■ Task requirements
Could you output exactly the lines from the one containing "C1: 1uF (plus" through the end of the records below, and nothing more?

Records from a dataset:

+---+

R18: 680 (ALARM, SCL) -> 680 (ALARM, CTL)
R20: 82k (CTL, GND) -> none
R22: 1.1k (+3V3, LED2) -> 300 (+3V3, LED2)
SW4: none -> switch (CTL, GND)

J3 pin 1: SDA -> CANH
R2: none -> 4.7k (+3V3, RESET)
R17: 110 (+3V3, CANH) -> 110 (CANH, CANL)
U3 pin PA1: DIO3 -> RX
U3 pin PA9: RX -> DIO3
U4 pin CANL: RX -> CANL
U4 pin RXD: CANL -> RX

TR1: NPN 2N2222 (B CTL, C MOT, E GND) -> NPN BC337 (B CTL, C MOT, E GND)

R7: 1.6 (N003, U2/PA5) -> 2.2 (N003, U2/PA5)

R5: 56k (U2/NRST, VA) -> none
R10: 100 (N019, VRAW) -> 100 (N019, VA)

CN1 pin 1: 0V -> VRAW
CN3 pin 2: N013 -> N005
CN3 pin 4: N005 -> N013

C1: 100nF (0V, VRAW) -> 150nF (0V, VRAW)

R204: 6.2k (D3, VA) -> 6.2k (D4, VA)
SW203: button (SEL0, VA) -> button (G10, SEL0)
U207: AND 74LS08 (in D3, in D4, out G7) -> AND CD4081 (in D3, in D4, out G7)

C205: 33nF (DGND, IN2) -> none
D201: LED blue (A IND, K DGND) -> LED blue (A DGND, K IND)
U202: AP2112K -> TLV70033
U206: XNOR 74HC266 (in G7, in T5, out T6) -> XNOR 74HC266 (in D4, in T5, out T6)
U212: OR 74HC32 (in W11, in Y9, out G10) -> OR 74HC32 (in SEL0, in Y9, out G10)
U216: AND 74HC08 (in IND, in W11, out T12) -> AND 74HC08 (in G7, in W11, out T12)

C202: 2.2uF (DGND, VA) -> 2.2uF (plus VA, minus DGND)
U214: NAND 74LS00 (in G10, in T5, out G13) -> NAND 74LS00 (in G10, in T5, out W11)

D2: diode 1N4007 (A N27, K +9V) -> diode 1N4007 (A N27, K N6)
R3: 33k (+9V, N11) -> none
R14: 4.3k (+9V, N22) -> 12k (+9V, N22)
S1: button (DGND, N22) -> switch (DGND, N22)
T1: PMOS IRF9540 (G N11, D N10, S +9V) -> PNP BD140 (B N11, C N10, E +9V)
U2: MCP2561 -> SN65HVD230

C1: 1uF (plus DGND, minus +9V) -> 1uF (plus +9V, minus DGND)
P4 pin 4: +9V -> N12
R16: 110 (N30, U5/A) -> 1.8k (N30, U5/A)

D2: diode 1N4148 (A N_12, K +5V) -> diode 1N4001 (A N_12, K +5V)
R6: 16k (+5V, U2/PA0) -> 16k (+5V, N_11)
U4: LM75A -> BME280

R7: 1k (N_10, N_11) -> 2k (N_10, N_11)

+---+

■ Output of the task
C1: 1uF (plus DGND, minus +9V) -> 1uF (plus +9V, minus DGND)
P4 pin 4: +9V -> N12
R16: 110 (N30, U5/A) -> 1.8k (N30, U5/A)

D2: diode 1N4148 (A N_12, K +5V) -> diode 1N4001 (A N_12, K +5V)
R6: 16k (+5V, U2/PA0) -> 16k (+5V, N_11)
U4: LM75A -> BME280

R7: 1k (N_10, N_11) -> 2k (N_10, N_11)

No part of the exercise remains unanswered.